(Entries from a dataset)
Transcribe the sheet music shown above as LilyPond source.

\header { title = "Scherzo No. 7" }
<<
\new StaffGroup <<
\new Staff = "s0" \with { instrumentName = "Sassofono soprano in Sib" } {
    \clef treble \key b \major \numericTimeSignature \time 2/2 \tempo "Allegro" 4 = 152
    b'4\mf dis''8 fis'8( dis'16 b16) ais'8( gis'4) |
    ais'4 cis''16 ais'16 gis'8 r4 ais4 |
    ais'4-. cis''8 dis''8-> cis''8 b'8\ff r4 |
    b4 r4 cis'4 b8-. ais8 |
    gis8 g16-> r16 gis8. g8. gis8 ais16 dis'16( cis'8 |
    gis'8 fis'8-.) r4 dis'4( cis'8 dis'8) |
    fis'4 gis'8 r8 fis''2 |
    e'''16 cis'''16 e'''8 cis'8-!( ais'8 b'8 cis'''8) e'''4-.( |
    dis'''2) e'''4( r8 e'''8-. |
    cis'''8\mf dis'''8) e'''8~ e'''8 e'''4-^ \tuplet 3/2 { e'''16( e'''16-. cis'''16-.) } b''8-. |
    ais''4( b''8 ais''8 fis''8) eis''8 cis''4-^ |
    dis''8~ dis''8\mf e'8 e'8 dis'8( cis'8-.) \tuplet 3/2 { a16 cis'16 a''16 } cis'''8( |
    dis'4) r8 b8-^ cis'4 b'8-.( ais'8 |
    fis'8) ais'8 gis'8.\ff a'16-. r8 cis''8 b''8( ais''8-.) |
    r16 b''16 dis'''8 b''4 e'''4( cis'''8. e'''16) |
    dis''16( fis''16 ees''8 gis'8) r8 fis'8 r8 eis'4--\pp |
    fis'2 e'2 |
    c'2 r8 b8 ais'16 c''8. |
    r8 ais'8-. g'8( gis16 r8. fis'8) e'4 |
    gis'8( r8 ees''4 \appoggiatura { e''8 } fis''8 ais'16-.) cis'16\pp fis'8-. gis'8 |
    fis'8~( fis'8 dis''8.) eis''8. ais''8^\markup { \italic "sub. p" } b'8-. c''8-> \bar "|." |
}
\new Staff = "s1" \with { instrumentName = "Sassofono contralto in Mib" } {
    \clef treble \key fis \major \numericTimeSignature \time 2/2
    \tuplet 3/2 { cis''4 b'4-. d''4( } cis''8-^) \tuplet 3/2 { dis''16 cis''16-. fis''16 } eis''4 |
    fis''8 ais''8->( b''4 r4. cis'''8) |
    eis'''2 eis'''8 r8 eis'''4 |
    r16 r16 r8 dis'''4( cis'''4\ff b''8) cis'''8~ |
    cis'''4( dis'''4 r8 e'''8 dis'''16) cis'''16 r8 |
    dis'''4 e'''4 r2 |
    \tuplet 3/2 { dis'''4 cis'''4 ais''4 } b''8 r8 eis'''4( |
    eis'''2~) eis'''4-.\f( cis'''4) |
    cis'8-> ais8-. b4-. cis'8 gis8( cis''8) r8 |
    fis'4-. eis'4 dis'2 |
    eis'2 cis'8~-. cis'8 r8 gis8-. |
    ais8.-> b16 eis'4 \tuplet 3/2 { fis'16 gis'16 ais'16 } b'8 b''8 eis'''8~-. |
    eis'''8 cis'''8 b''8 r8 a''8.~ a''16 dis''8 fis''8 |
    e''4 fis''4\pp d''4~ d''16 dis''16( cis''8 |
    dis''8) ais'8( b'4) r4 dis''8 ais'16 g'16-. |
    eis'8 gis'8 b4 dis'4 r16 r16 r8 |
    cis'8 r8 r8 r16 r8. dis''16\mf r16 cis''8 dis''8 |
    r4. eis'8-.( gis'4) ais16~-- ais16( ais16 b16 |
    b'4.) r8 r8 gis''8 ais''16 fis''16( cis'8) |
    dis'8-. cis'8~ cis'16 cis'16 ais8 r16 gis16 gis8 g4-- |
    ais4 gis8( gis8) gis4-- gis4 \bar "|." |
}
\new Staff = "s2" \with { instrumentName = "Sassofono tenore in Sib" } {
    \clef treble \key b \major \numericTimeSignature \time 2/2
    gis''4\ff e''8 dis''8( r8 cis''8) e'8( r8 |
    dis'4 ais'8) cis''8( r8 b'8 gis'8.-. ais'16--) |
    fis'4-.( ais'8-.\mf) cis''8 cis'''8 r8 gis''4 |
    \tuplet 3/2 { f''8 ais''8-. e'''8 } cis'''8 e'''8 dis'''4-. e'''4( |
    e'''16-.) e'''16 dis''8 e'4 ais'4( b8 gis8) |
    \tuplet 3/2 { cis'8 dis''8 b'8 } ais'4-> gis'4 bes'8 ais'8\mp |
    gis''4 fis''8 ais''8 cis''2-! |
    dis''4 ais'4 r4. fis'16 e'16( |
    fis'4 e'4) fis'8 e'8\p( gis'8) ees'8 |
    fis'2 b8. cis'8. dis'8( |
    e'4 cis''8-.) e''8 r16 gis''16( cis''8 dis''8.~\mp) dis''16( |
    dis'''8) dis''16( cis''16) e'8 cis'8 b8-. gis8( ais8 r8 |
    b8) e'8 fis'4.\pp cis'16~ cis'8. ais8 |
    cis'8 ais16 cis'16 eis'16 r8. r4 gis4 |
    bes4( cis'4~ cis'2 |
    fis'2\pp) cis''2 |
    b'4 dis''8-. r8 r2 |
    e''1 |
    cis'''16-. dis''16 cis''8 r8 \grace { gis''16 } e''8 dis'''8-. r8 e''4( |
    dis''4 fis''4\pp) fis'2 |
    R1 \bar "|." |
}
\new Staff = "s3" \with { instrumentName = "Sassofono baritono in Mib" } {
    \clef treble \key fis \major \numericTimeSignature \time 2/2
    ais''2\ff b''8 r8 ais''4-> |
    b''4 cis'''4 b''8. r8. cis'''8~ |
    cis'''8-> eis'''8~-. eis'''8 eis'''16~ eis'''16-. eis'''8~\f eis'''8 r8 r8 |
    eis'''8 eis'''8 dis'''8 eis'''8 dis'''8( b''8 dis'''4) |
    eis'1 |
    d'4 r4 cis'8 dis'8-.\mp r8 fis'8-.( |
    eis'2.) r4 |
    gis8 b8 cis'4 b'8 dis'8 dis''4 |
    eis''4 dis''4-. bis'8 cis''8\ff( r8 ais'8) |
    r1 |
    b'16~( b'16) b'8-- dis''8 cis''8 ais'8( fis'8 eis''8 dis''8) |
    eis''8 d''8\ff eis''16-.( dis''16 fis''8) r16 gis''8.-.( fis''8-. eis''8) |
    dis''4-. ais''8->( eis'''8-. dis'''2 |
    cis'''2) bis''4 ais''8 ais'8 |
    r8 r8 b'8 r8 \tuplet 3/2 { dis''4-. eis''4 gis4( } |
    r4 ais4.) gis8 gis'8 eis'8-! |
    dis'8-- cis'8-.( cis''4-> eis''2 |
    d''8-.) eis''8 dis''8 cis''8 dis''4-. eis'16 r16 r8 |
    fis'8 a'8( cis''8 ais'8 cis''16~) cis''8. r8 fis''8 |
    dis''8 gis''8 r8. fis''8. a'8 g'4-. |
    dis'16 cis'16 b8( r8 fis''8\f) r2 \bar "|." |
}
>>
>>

### [Task instructions]
Report every line above that contains the string "tuplet", copying each one in full.

### [Exercise response]
    cis'''8\mf dis'''8) e'''8~ e'''8 e'''4-^ \tuplet 3/2 { e'''16( e'''16-. cis'''16-.) } b''8-. |
    dis''8~ dis''8\mf e'8 e'8 dis'8( cis'8-.) \tuplet 3/2 { a16 cis'16 a''16 } cis'''8( |
    \tuplet 3/2 { cis''4 b'4-. d''4( } cis''8-^) \tuplet 3/2 { dis''16 cis''16-. fis''16 } eis''4 |
    \tuplet 3/2 { dis'''4 cis'''4 ais''4 } b''8 r8 eis'''4( |
    ais8.-> b16 eis'4 \tuplet 3/2 { fis'16 gis'16 ais'16 } b'8 b''8 eis'''8~-. |
    \tuplet 3/2 { f''8 ais''8-. e'''8 } cis'''8 e'''8 dis'''4-. e'''4( |
    \tuplet 3/2 { cis'8 dis''8 b'8 } ais'4-> gis'4 bes'8 ais'8\mp |
    r8 r8 b'8 r8 \tuplet 3/2 { dis''4-. eis''4 gis4( } |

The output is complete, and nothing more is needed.